| What the exercise asks |
Pick out every line in the entries below that contains the string "appoggiatura", and copy each such line in full.

| Material supplied |
****************
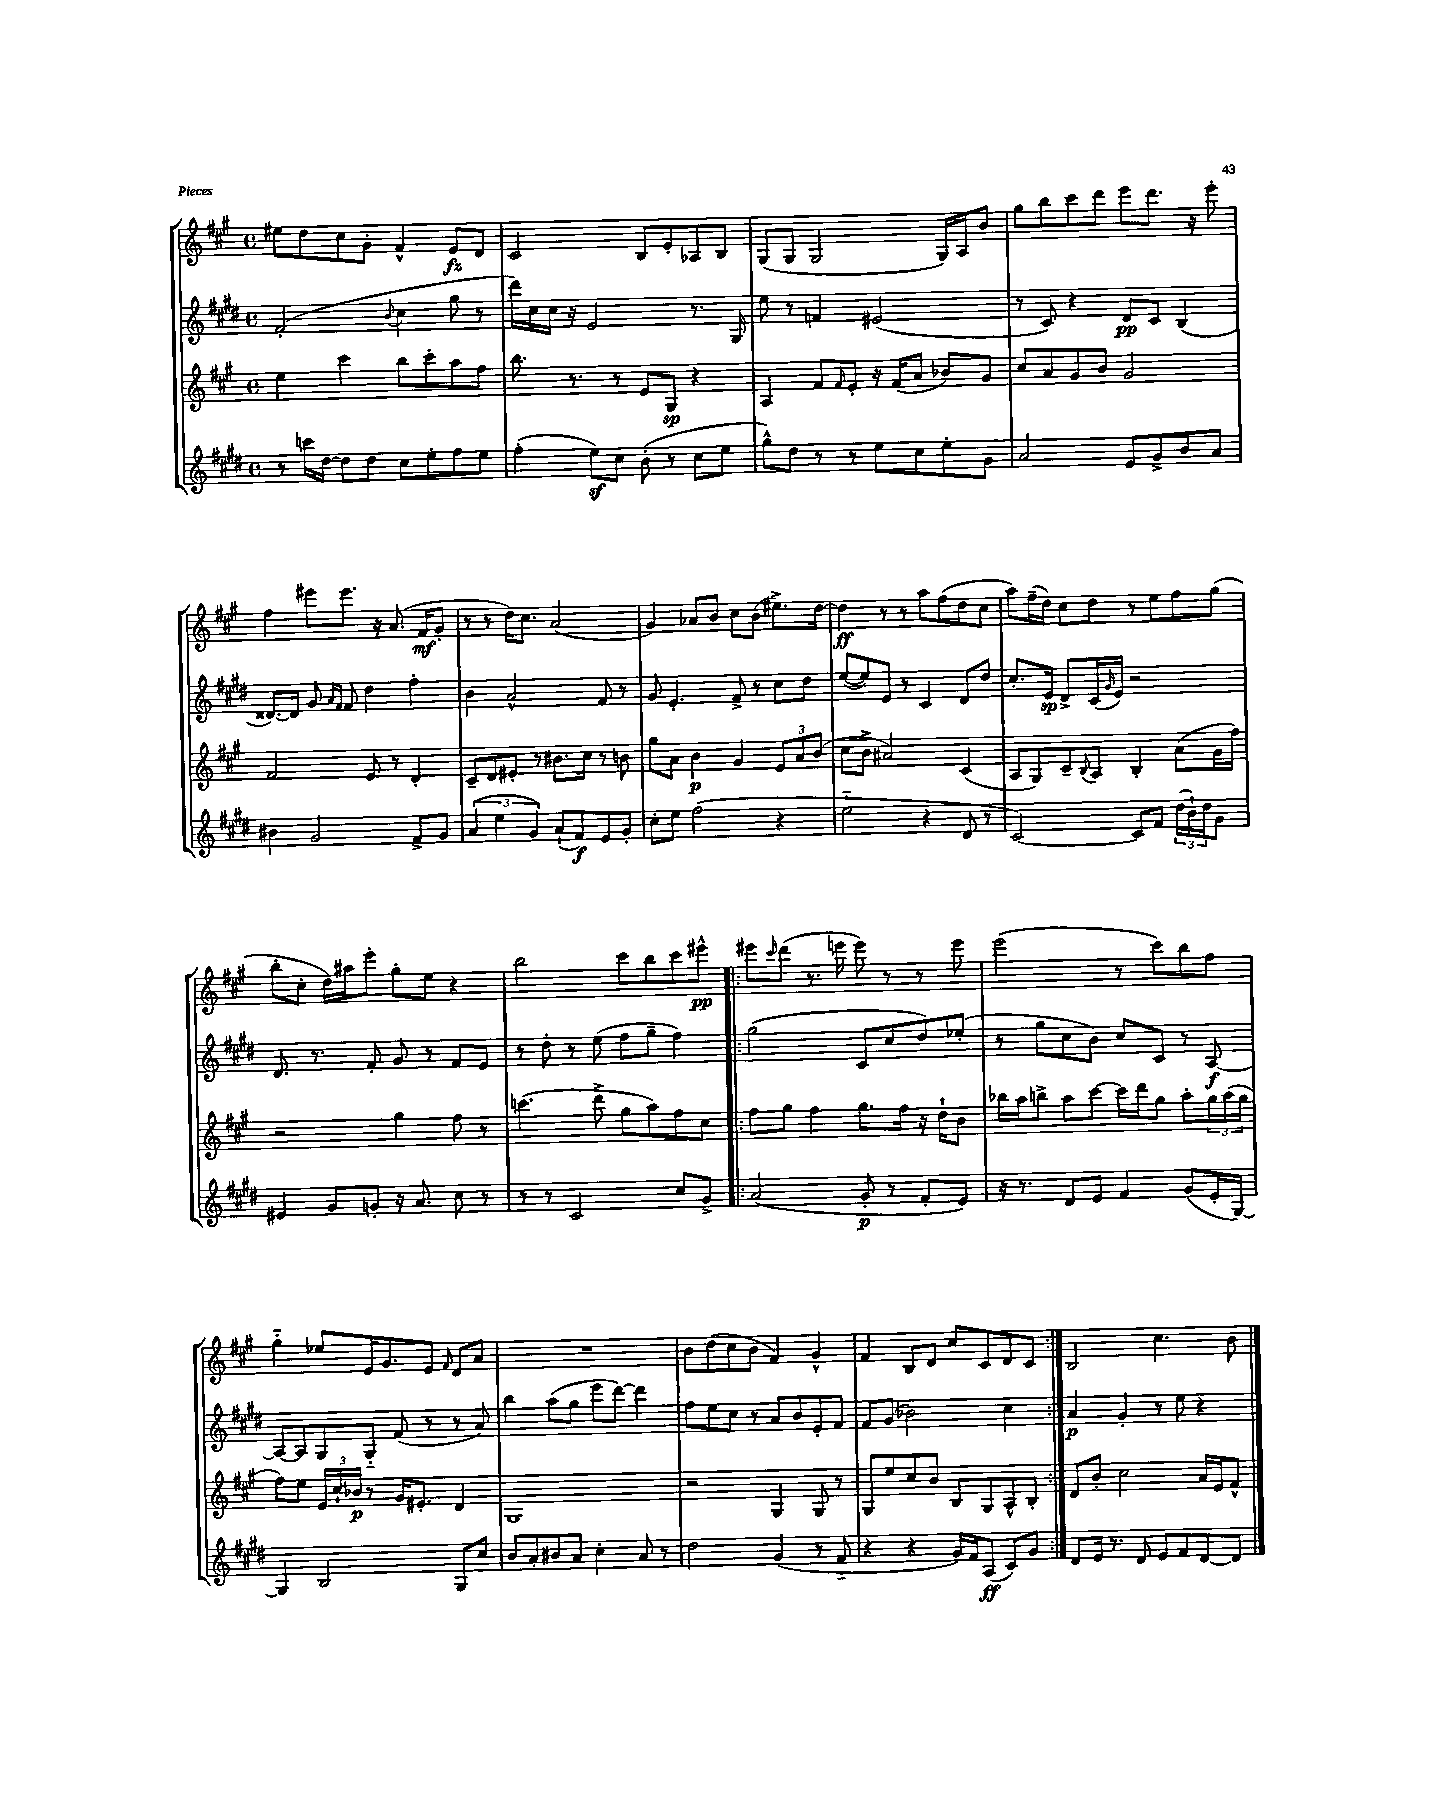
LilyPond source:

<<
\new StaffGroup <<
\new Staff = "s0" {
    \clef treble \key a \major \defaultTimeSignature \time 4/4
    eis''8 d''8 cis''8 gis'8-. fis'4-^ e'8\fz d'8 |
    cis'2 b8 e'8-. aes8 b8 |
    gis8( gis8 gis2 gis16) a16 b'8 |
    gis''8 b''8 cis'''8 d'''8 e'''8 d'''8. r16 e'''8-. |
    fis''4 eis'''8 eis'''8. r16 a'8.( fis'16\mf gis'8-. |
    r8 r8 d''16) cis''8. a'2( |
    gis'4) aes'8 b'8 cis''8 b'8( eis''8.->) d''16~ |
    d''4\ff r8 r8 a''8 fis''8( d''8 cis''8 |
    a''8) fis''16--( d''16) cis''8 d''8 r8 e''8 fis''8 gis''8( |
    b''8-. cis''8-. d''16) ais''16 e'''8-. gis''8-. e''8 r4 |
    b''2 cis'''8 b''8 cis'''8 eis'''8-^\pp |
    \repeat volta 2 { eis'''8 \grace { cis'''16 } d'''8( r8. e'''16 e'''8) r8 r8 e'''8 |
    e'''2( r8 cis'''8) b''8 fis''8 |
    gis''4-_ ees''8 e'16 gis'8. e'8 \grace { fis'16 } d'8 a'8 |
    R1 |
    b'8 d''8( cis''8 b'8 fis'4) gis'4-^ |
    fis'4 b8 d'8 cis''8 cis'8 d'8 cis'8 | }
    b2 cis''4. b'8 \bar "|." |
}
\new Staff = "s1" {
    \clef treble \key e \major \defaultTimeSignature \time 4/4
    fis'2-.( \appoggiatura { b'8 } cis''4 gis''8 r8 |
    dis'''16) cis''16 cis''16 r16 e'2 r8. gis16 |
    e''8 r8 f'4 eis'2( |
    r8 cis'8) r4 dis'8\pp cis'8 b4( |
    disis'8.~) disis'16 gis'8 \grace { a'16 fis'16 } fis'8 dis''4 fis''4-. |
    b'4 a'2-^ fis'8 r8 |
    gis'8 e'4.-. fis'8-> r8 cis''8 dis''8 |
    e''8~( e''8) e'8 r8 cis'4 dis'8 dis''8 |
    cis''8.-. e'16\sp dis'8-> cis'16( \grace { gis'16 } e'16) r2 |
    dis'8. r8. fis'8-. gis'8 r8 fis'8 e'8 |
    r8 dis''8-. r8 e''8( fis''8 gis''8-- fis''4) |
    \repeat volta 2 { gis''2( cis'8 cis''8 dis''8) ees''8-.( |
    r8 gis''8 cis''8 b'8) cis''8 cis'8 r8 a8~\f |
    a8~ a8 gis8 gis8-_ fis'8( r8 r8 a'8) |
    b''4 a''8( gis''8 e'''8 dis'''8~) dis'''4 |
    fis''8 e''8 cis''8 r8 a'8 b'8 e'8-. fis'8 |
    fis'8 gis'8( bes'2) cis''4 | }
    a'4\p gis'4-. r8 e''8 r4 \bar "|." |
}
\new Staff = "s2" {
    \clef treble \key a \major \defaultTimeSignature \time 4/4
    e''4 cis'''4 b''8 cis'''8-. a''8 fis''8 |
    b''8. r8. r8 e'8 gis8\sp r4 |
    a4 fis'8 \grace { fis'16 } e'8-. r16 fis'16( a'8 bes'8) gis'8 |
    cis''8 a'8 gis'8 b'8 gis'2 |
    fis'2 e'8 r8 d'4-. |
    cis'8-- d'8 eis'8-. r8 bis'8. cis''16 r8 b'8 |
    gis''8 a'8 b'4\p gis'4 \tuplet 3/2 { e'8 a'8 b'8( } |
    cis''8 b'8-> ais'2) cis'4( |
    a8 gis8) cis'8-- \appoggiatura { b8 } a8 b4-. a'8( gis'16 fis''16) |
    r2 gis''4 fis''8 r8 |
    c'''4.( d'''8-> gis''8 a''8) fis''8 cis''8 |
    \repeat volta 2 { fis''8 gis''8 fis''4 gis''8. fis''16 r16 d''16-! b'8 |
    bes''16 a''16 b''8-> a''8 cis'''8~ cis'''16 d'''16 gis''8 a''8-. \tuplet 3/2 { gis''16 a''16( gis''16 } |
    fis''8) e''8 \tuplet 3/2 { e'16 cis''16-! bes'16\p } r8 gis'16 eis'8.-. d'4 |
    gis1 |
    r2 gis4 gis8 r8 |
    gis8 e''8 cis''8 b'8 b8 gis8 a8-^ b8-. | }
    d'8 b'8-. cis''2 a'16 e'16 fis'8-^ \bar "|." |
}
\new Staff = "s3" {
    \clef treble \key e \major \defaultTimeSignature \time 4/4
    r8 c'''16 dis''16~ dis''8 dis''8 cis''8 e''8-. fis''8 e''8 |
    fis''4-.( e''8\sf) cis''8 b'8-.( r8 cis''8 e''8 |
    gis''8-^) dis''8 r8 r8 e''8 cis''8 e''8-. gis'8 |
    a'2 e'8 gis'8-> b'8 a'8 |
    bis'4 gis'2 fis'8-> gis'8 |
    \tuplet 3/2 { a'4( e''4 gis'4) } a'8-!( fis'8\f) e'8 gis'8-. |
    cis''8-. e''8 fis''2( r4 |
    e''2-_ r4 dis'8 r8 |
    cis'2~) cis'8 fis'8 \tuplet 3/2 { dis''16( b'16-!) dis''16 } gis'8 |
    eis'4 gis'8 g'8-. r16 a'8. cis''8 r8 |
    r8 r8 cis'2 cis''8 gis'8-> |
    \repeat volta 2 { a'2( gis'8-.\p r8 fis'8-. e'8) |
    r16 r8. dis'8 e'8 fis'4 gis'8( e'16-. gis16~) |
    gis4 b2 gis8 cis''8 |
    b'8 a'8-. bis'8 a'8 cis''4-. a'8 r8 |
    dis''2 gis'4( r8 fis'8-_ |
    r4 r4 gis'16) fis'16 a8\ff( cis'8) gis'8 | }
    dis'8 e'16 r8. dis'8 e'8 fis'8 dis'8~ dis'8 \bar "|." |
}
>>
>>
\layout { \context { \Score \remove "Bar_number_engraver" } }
****************
| Reply to the task |
    fis'2-.( \appoggiatura { b'8 } cis''4 gis''8 r8 |
    a8 gis8) cis'8-- \appoggiatura { b8 } a8 b4-. a'8( gis'16 fis''16) |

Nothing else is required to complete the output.